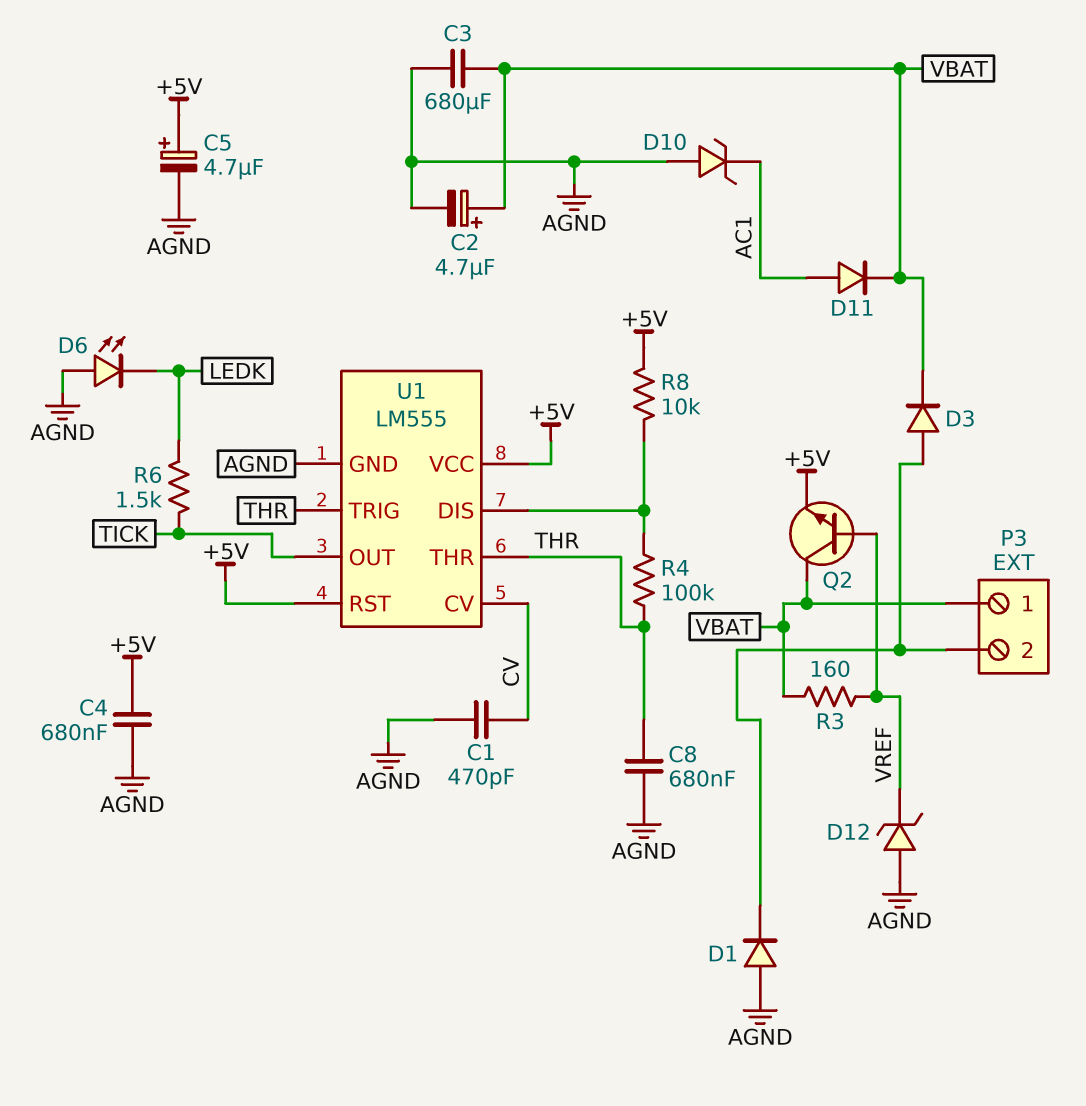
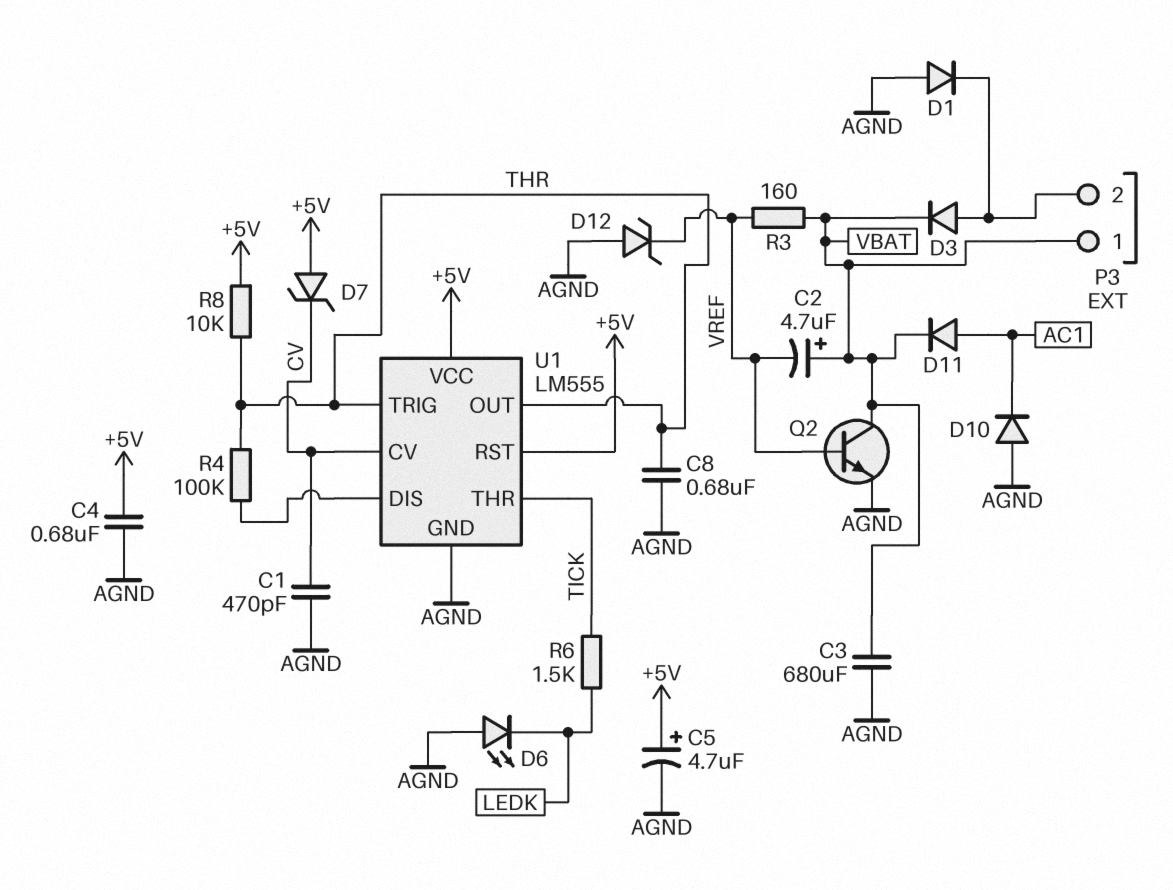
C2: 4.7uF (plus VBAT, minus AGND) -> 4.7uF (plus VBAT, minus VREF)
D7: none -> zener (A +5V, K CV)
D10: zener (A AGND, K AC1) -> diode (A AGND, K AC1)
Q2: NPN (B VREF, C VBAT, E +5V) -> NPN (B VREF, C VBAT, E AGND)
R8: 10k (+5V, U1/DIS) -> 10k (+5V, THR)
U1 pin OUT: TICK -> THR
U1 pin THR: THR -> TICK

- - - - - - -

• DESCRIPTION OF THE TASK: Scan the material above. Copy each line that holds the word "zener".

• SOLUTION:
D7: none -> zener (A +5V, K CV)
D10: zener (A AGND, K AC1) -> diode (A AGND, K AC1)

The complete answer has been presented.